Entries from a dataset –
==========

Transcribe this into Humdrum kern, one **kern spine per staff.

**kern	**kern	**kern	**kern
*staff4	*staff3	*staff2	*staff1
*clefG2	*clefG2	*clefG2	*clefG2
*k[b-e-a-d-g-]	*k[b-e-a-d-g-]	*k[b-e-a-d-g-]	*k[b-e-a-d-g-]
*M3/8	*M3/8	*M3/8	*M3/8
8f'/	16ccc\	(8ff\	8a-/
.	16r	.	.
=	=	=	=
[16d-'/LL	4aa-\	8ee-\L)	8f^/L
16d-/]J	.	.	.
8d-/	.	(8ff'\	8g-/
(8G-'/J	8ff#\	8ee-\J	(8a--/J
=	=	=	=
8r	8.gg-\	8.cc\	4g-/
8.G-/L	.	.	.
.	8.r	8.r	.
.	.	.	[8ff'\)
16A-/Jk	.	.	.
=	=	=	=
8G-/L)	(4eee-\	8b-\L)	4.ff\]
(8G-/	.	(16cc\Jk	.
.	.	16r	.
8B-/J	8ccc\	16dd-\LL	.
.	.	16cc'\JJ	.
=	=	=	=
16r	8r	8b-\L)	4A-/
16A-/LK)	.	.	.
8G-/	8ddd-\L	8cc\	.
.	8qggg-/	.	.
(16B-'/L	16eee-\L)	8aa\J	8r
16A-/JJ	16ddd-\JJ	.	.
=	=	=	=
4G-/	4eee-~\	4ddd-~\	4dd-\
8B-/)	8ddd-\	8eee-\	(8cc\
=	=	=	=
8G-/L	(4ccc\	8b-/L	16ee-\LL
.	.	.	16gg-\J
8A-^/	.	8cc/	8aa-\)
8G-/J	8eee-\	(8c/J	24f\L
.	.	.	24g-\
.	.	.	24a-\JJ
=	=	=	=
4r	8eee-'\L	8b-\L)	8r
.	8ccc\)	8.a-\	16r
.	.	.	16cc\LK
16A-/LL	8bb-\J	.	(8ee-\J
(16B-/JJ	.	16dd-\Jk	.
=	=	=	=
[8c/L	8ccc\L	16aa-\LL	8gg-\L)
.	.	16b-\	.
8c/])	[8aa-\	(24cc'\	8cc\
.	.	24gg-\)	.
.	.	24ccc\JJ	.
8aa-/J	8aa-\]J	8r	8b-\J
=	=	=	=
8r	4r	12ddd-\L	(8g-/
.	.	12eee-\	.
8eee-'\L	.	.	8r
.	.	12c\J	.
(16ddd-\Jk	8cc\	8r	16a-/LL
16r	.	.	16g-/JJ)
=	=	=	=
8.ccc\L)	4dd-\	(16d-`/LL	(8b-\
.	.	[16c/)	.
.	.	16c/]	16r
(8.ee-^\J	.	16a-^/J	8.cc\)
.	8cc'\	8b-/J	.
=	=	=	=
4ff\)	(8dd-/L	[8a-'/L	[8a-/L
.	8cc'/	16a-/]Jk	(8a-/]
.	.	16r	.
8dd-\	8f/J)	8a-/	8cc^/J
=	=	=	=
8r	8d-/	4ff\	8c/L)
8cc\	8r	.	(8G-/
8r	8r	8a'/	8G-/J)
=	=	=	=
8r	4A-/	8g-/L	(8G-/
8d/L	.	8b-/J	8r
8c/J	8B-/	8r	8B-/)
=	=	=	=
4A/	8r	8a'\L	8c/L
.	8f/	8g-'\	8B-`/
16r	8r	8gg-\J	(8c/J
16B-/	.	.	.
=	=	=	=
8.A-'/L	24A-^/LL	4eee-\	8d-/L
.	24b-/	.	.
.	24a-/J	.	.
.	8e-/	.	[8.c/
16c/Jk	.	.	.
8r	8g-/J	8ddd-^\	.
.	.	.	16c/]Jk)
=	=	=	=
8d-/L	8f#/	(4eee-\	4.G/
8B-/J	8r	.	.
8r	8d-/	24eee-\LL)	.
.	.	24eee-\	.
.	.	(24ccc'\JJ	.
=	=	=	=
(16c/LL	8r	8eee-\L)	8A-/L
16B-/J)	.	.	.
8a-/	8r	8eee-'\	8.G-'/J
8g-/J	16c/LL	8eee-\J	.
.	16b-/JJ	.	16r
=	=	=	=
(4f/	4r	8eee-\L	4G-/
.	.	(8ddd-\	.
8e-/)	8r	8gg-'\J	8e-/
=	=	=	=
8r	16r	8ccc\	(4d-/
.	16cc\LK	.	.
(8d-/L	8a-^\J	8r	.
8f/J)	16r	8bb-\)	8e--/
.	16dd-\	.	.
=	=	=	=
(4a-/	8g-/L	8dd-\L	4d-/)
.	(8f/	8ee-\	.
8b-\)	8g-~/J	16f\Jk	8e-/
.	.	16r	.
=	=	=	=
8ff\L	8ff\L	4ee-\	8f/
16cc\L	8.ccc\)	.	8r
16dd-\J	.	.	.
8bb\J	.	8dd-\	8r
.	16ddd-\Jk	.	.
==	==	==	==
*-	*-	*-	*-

==========

Your objective –
Find every line above that contains the string "kern" and copy each of those lines.

Result of the task –
Transcribe this into Humdrum kern, one **kern spine per staff.
**kern	**kern	**kern	**kern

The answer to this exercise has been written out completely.